##### SUPPLIED RECORDS #####

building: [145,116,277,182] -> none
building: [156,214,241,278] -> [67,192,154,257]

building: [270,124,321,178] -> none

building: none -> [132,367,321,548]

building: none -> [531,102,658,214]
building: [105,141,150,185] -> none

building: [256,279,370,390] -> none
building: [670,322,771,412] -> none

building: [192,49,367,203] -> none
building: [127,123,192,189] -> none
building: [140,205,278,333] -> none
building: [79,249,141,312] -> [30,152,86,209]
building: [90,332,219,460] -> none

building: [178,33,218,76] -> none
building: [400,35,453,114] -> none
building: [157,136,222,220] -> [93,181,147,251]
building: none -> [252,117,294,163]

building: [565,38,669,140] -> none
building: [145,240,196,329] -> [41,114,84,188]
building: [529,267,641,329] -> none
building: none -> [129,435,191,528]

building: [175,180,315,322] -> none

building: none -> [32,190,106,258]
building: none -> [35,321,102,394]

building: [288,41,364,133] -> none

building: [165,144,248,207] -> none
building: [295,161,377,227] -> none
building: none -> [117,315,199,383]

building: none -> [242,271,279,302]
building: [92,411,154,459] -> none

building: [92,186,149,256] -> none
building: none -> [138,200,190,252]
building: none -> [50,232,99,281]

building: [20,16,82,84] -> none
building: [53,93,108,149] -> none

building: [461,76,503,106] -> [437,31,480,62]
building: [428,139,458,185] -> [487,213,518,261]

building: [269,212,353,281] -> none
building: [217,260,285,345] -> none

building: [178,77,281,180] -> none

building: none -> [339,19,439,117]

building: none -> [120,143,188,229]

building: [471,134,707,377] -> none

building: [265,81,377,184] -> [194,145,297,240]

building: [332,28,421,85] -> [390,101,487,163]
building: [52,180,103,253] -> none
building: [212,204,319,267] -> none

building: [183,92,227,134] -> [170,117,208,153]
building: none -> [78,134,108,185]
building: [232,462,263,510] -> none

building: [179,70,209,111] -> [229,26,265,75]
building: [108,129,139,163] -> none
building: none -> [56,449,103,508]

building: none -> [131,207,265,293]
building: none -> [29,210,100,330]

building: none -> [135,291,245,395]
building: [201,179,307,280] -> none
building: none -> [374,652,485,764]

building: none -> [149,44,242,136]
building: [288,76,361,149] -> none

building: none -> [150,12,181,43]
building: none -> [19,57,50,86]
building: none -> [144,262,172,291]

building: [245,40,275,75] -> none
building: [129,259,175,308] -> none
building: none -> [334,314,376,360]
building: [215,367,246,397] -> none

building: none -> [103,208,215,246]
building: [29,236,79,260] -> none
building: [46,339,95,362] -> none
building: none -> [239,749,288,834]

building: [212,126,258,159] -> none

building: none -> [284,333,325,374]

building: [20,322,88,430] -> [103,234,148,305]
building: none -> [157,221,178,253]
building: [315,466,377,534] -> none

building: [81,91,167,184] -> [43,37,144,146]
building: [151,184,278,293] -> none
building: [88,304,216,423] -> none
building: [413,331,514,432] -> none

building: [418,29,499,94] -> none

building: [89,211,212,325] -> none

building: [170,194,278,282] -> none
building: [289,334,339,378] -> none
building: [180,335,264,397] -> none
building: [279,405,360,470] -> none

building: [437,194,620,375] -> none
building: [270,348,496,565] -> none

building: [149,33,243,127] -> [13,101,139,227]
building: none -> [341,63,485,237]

#####

▶ **INSTRUCTIONS FOR THE TASK**
Reproduce every record above exactly as it appears.

▶ **EXPECTED ANSWER**
building: [145,116,277,182] -> none
building: [156,214,241,278] -> [67,192,154,257]

building: [270,124,321,178] -> none

building: none -> [132,367,321,548]

building: none -> [531,102,658,214]
building: [105,141,150,185] -> none

building: [256,279,370,390] -> none
building: [670,322,771,412] -> none

building: [192,49,367,203] -> none
building: [127,123,192,189] -> none
building: [140,205,278,333] -> none
building: [79,249,141,312] -> [30,152,86,209]
building: [90,332,219,460] -> none

building: [178,33,218,76] -> none
building: [400,35,453,114] -> none
building: [157,136,222,220] -> [93,181,147,251]
building: none -> [252,117,294,163]

building: [565,38,669,140] -> none
building: [145,240,196,329] -> [41,114,84,188]
building: [529,267,641,329] -> none
building: none -> [129,435,191,528]

building: [175,180,315,322] -> none

building: none -> [32,190,106,258]
building: none -> [35,321,102,394]

building: [288,41,364,133] -> none

building: [165,144,248,207] -> none
building: [295,161,377,227] -> none
building: none -> [117,315,199,383]

building: none -> [242,271,279,302]
building: [92,411,154,459] -> none

building: [92,186,149,256] -> none
building: none -> [138,200,190,252]
building: none -> [50,232,99,281]

building: [20,16,82,84] -> none
building: [53,93,108,149] -> none

building: [461,76,503,106] -> [437,31,480,62]
building: [428,139,458,185] -> [487,213,518,261]

building: [269,212,353,281] -> none
building: [217,260,285,345] -> none

building: [178,77,281,180] -> none

building: none -> [339,19,439,117]

building: none -> [120,143,188,229]

building: [471,134,707,377] -> none

building: [265,81,377,184] -> [194,145,297,240]

building: [332,28,421,85] -> [390,101,487,163]
building: [52,180,103,253] -> none
building: [212,204,319,267] -> none

building: [183,92,227,134] -> [170,117,208,153]
building: none -> [78,134,108,185]
building: [232,462,263,510] -> none

building: [179,70,209,111] -> [229,26,265,75]
building: [108,129,139,163] -> none
building: none -> [56,449,103,508]

building: none -> [131,207,265,293]
building: none -> [29,210,100,330]

building: none -> [135,291,245,395]
building: [201,179,307,280] -> none
building: none -> [374,652,485,764]

building: none -> [149,44,242,136]
building: [288,76,361,149] -> none

building: none -> [150,12,181,43]
building: none -> [19,57,50,86]
building: none -> [144,262,172,291]

building: [245,40,275,75] -> none
building: [129,259,175,308] -> none
building: none -> [334,314,376,360]
building: [215,367,246,397] -> none

building: none -> [103,208,215,246]
building: [29,236,79,260] -> none
building: [46,339,95,362] -> none
building: none -> [239,749,288,834]

building: [212,126,258,159] -> none

building: none -> [284,333,325,374]

building: [20,322,88,430] -> [103,234,148,305]
building: none -> [157,221,178,253]
building: [315,466,377,534] -> none

building: [81,91,167,184] -> [43,37,144,146]
building: [151,184,278,293] -> none
building: [88,304,216,423] -> none
building: [413,331,514,432] -> none

building: [418,29,499,94] -> none

building: [89,211,212,325] -> none

building: [170,194,278,282] -> none
building: [289,334,339,378] -> none
building: [180,335,264,397] -> none
building: [279,405,360,470] -> none

building: [437,194,620,375] -> none
building: [270,348,496,565] -> none

building: [149,33,243,127] -> [13,101,139,227]
building: none -> [341,63,485,237]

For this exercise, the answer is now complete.